## WHAT IS REQUIRED
Give the records below again, word for word. No pictures belong in the copy.

** THE RECORDS follows **

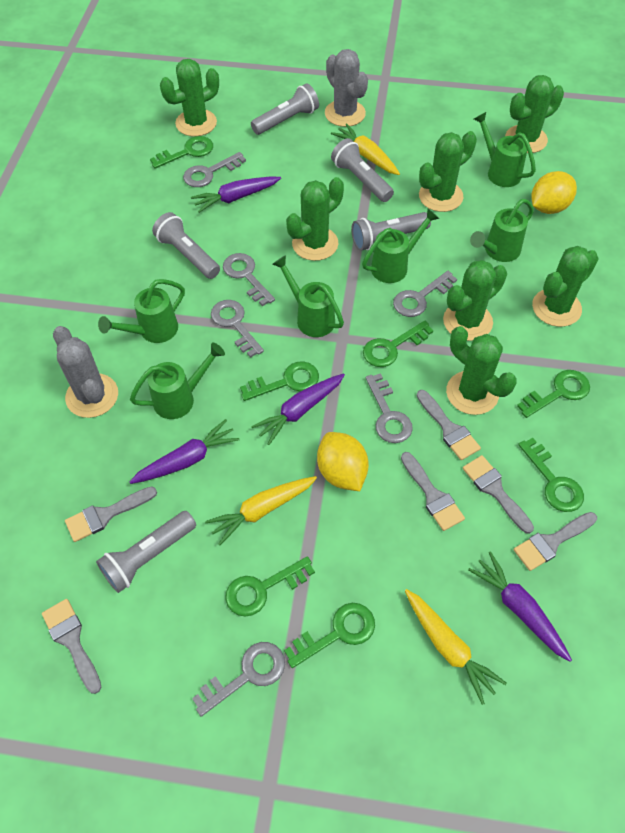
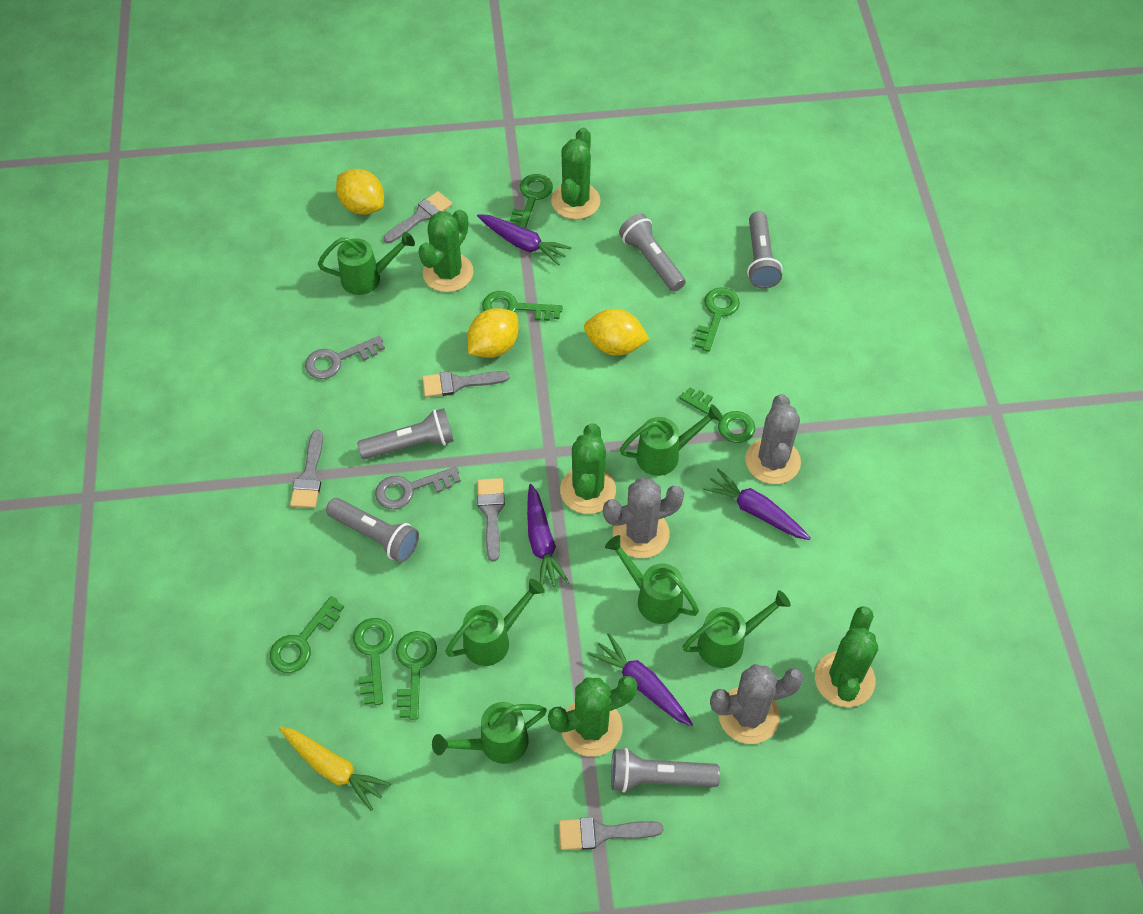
green cactus: 7 -> 5
grey brush: 6 -> 5
grey cactus: 2 -> 3
grey key: 6 -> 2
yellow carrot: 3 -> 1
yellow lemon: 2 -> 3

** End of THE RECORDS **

## REPLY
green cactus: 7 -> 5
grey brush: 6 -> 5
grey cactus: 2 -> 3
grey key: 6 -> 2
yellow carrot: 3 -> 1
yellow lemon: 2 -> 3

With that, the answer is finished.